## BEGIN

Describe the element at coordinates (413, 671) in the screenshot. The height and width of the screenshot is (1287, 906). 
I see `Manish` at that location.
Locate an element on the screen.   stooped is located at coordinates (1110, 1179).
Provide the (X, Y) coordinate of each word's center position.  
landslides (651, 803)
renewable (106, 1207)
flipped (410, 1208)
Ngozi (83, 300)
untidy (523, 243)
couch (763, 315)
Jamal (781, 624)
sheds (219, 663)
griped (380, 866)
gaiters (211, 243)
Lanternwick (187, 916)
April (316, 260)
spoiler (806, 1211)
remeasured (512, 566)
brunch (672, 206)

## END

● GIVEN REQUEST
Reproduce every one of the lines above word for word, with no changes.

● TASK RESULT
Describe the element at coordinates (413, 671) in the screenshot. The height and width of the screenshot is (1287, 906). 
I see `Manish` at that location.
Locate an element on the screen.   stooped is located at coordinates (1110, 1179).
Provide the (X, Y) coordinate of each word's center position.  
landslides (651, 803)
renewable (106, 1207)
flipped (410, 1208)
Ngozi (83, 300)
untidy (523, 243)
couch (763, 315)
Jamal (781, 624)
sheds (219, 663)
griped (380, 866)
gaiters (211, 243)
Lanternwick (187, 916)
April (316, 260)
spoiler (806, 1211)
remeasured (512, 566)
brunch (672, 206)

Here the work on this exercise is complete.